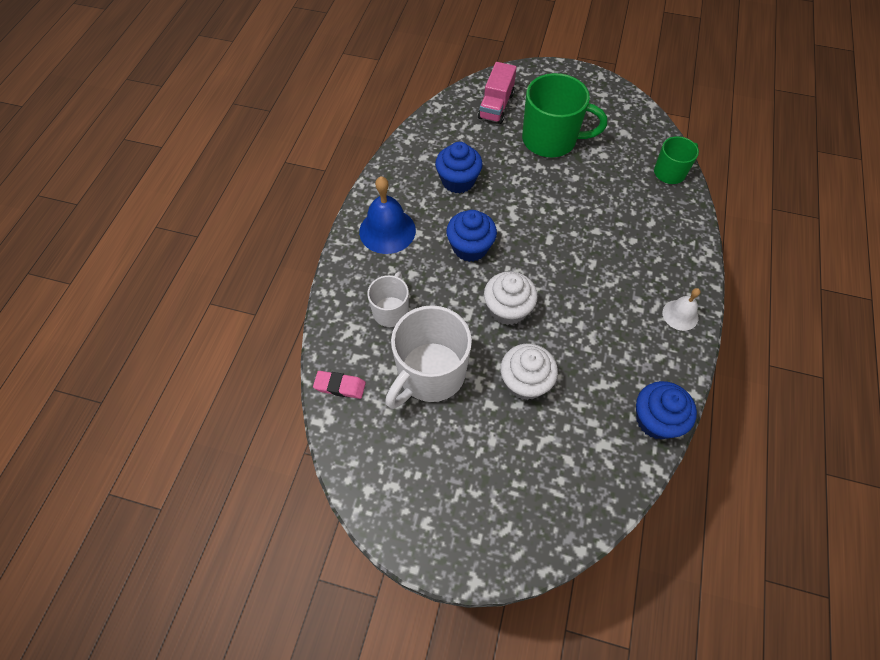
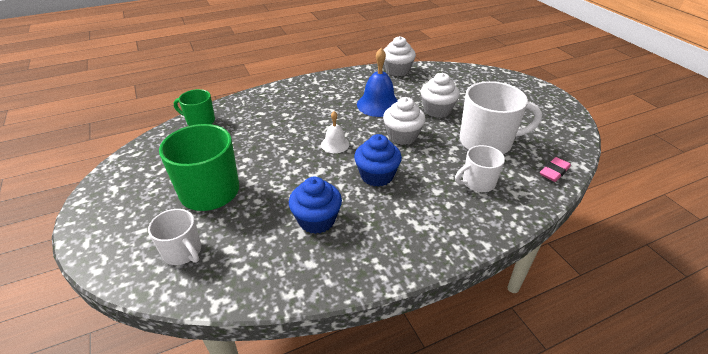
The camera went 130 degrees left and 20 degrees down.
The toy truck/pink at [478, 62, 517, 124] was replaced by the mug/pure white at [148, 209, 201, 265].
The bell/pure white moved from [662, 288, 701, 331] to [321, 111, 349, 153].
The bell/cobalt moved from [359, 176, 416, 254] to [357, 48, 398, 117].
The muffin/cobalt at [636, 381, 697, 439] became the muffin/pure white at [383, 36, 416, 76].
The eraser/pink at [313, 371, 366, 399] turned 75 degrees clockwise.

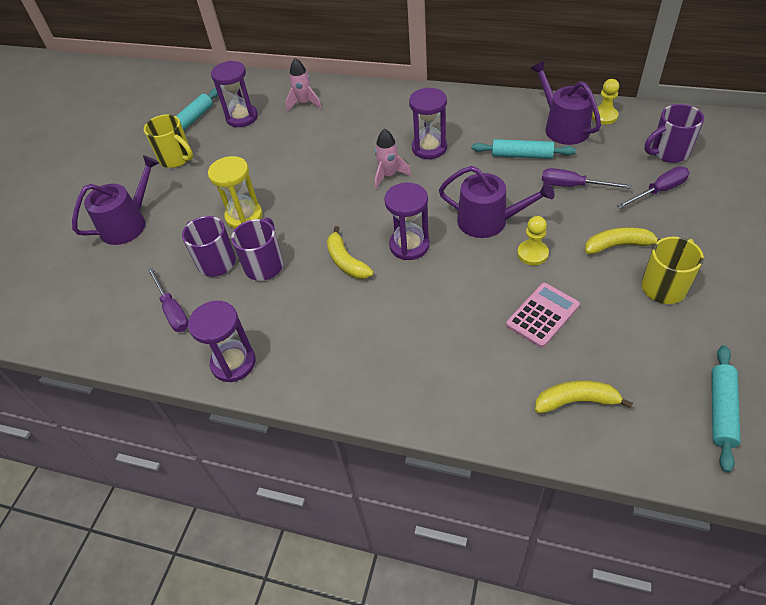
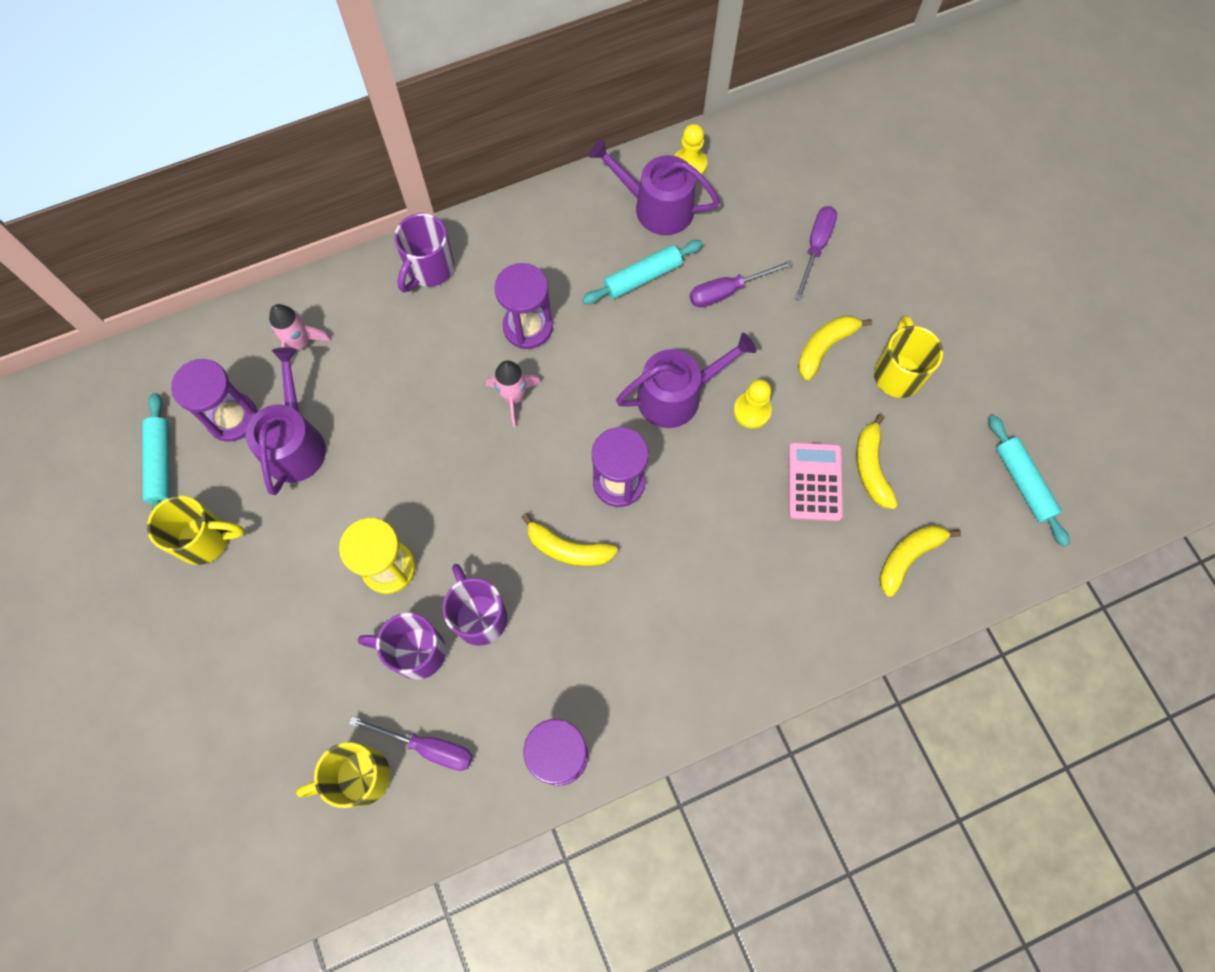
The camera went 45 degrees left and 20 degrees up.
The watering pot/purple moved from [72, 155, 159, 245] to [245, 347, 326, 495].
The mug/golden at [296, 742, 391, 808] appeared.
The mug/purple moved from [645, 104, 704, 163] to [394, 213, 454, 292].
The banana/golden at [856, 414, 898, 509] appeared.

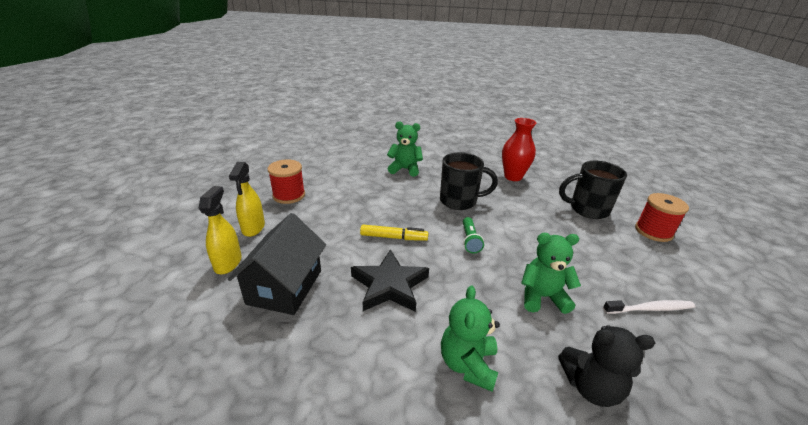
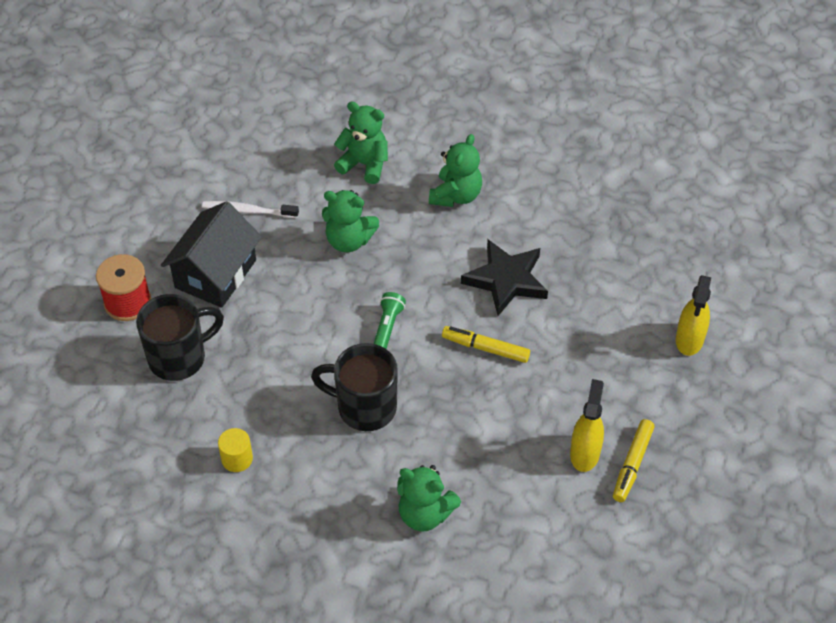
The camera went 165 degrees left and 20 degrees up.
The mug/black at [559, 161, 627, 219] turned 45 degrees counterclockwise.
The cottage/black moved from [228, 213, 326, 315] to [161, 201, 262, 308].
The tall vase/crimson at [502, 118, 536, 181] was replaced by the solid cylinder/golden at [218, 428, 253, 472].
The teddy bear/black at [558, 325, 655, 407] became the teddy bear/emerald at [334, 102, 388, 184].
The sprayer/golden moved from [229, 162, 265, 237] to [570, 379, 604, 472].
The reel of thread/crimson at [268, 159, 305, 204] was replaced by the marker/golden at [613, 419, 654, 502].

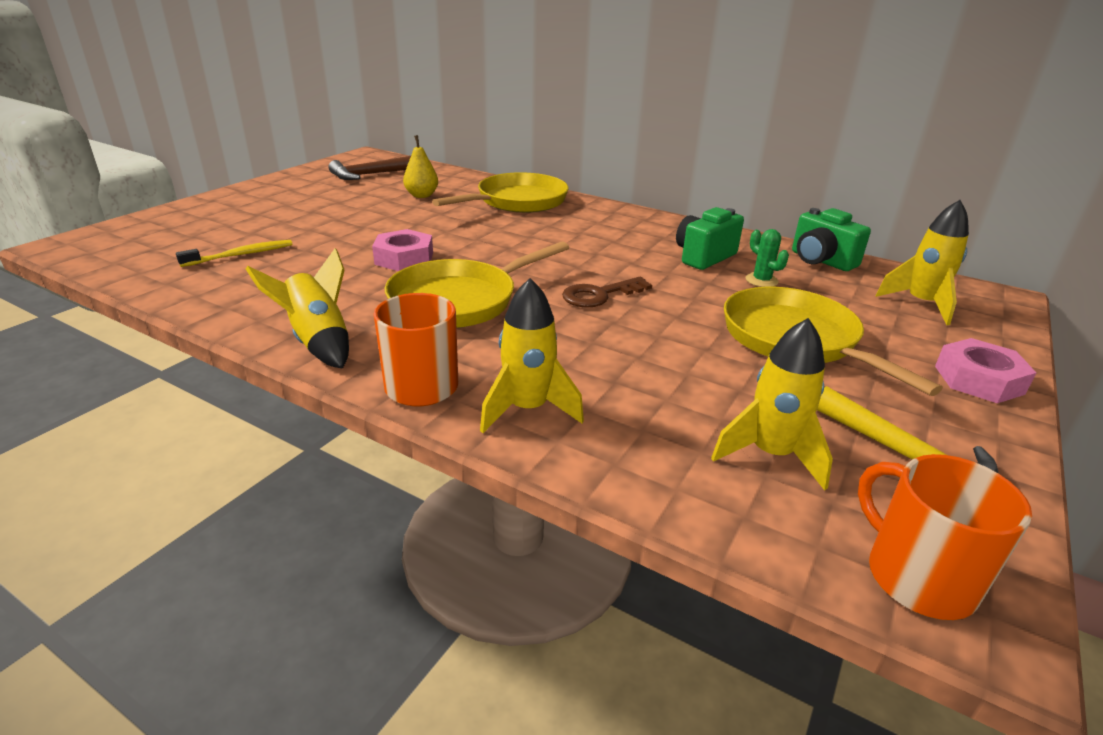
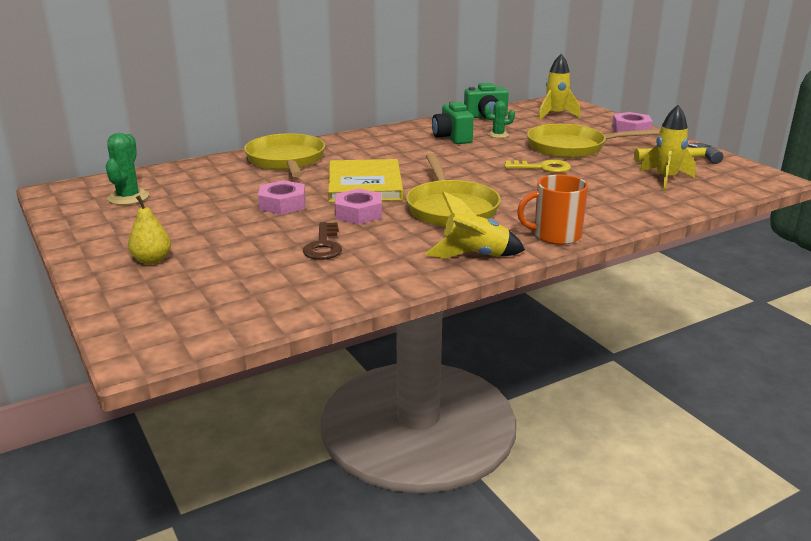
The camera went 60 degrees left and 5 degrees down.
The claw hammer/dark brown at [329, 156, 411, 180] was replaced by the saguaro cactus/emerald at [106, 133, 149, 205].
The pear fruit/golden moved from [403, 135, 438, 198] to [128, 195, 171, 265].
The hex nut/pink at [258, 180, 306, 215] appeared.
The key/dark brown moved from [562, 277, 652, 308] to [303, 222, 342, 260].
The hardback/golden at [328, 159, 403, 202] appeared.
The key/golden at [504, 160, 571, 173] appeared.
The dental brush/golden at [176, 240, 293, 267] disappeared.
The toy rocket/golden at [480, 278, 584, 433] disappeared.
The mug/orange-coloured at [858, 454, 1032, 620] disappeared.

· · · ·

## Description of the task
All entries, top to bottom, should be retyped exactly; the pictures should not be.

## Output for this exercise
The camera went 130 degrees left and 20 degrees down.
The toy truck/pink at [478, 62, 517, 124] was replaced by the mug/pure white at [148, 209, 201, 265].
The bell/pure white moved from [662, 288, 701, 331] to [321, 111, 349, 153].
The bell/cobalt moved from [359, 176, 416, 254] to [357, 48, 398, 117].
The muffin/cobalt at [636, 381, 697, 439] became the muffin/pure white at [383, 36, 416, 76].
The eraser/pink at [313, 371, 366, 399] turned 75 degrees clockwise.

The camera went 45 degrees left and 20 degrees up.
The watering pot/purple moved from [72, 155, 159, 245] to [245, 347, 326, 495].
The mug/golden at [296, 742, 391, 808] appeared.
The mug/purple moved from [645, 104, 704, 163] to [394, 213, 454, 292].
The banana/golden at [856, 414, 898, 509] appeared.

The camera went 165 degrees left and 20 degrees up.
The mug/black at [559, 161, 627, 219] turned 45 degrees counterclockwise.
The cottage/black moved from [228, 213, 326, 315] to [161, 201, 262, 308].
The tall vase/crimson at [502, 118, 536, 181] was replaced by the solid cylinder/golden at [218, 428, 253, 472].
The teddy bear/black at [558, 325, 655, 407] became the teddy bear/emerald at [334, 102, 388, 184].
The sprayer/golden moved from [229, 162, 265, 237] to [570, 379, 604, 472].
The reel of thread/crimson at [268, 159, 305, 204] was replaced by the marker/golden at [613, 419, 654, 502].

The camera went 60 degrees left and 5 degrees down.
The claw hammer/dark brown at [329, 156, 411, 180] was replaced by the saguaro cactus/emerald at [106, 133, 149, 205].
The pear fruit/golden moved from [403, 135, 438, 198] to [128, 195, 171, 265].
The hex nut/pink at [258, 180, 306, 215] appeared.
The key/dark brown moved from [562, 277, 652, 308] to [303, 222, 342, 260].
The hardback/golden at [328, 159, 403, 202] appeared.
The key/golden at [504, 160, 571, 173] appeared.
The dental brush/golden at [176, 240, 293, 267] disappeared.
The toy rocket/golden at [480, 278, 584, 433] disappeared.
The mug/orange-coloured at [858, 454, 1032, 620] disappeared.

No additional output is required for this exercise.